WHAT IS BEING ASKED:
Go through the entries and copy every line that has the string "padlock" in it.

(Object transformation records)
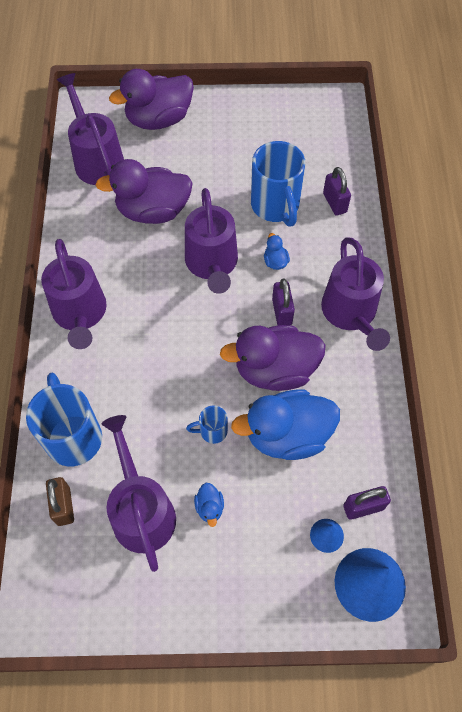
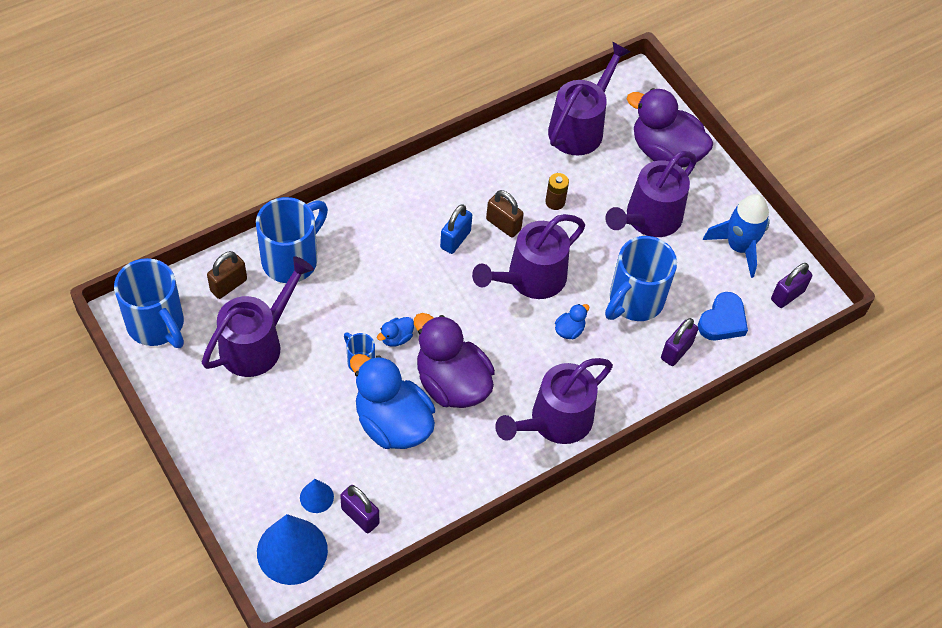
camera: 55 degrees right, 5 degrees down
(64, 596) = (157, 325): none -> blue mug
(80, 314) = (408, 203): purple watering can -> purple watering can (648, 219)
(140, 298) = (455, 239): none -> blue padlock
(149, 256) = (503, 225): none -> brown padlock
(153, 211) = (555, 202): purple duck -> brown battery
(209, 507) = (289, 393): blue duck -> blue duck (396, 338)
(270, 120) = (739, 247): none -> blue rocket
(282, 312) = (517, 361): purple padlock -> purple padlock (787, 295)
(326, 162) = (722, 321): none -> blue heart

---

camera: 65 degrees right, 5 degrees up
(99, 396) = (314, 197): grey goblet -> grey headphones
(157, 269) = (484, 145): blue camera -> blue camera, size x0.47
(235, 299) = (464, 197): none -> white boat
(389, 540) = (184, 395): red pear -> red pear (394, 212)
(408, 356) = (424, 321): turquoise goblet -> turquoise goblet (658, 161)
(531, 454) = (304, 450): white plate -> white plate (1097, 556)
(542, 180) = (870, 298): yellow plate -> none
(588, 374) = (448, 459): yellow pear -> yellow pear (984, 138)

WRITTEN RESPONSE:
(140, 298) = (455, 239): none -> blue padlock
(149, 256) = (503, 225): none -> brown padlock
(282, 312) = (517, 361): purple padlock -> purple padlock (787, 295)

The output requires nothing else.